---- RECORDS FOR PROCESSING

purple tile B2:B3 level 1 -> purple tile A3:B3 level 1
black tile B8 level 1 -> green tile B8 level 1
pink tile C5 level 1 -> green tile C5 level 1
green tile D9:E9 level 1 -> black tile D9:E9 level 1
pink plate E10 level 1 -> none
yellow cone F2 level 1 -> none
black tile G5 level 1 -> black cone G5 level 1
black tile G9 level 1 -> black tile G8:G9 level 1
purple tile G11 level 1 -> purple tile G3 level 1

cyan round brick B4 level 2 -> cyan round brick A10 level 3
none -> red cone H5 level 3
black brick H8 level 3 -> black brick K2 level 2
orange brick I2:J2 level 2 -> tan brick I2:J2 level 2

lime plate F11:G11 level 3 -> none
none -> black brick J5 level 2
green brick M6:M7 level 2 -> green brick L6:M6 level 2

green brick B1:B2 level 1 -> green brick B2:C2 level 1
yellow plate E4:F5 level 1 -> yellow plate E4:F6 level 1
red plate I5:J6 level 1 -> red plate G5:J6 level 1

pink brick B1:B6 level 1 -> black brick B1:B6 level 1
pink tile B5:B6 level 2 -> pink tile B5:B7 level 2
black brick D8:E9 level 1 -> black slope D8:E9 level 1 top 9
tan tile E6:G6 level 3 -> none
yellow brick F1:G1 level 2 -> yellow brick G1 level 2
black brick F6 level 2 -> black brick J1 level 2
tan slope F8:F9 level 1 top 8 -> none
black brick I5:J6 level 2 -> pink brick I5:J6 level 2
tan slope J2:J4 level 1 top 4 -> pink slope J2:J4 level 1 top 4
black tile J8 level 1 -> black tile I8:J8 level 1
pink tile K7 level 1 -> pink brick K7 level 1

--------

**PROBLEM TO WORK ON:** Return each line of the records above exactly as it reads.

**EXERCISE RESULT:**
purple tile B2:B3 level 1 -> purple tile A3:B3 level 1
black tile B8 level 1 -> green tile B8 level 1
pink tile C5 level 1 -> green tile C5 level 1
green tile D9:E9 level 1 -> black tile D9:E9 level 1
pink plate E10 level 1 -> none
yellow cone F2 level 1 -> none
black tile G5 level 1 -> black cone G5 level 1
black tile G9 level 1 -> black tile G8:G9 level 1
purple tile G11 level 1 -> purple tile G3 level 1

cyan round brick B4 level 2 -> cyan round brick A10 level 3
none -> red cone H5 level 3
black brick H8 level 3 -> black brick K2 level 2
orange brick I2:J2 level 2 -> tan brick I2:J2 level 2

lime plate F11:G11 level 3 -> none
none -> black brick J5 level 2
green brick M6:M7 level 2 -> green brick L6:M6 level 2

green brick B1:B2 level 1 -> green brick B2:C2 level 1
yellow plate E4:F5 level 1 -> yellow plate E4:F6 level 1
red plate I5:J6 level 1 -> red plate G5:J6 level 1

pink brick B1:B6 level 1 -> black brick B1:B6 level 1
pink tile B5:B6 level 2 -> pink tile B5:B7 level 2
black brick D8:E9 level 1 -> black slope D8:E9 level 1 top 9
tan tile E6:G6 level 3 -> none
yellow brick F1:G1 level 2 -> yellow brick G1 level 2
black brick F6 level 2 -> black brick J1 level 2
tan slope F8:F9 level 1 top 8 -> none
black brick I5:J6 level 2 -> pink brick I5:J6 level 2
tan slope J2:J4 level 1 top 4 -> pink slope J2:J4 level 1 top 4
black tile J8 level 1 -> black tile I8:J8 level 1
pink tile K7 level 1 -> pink brick K7 level 1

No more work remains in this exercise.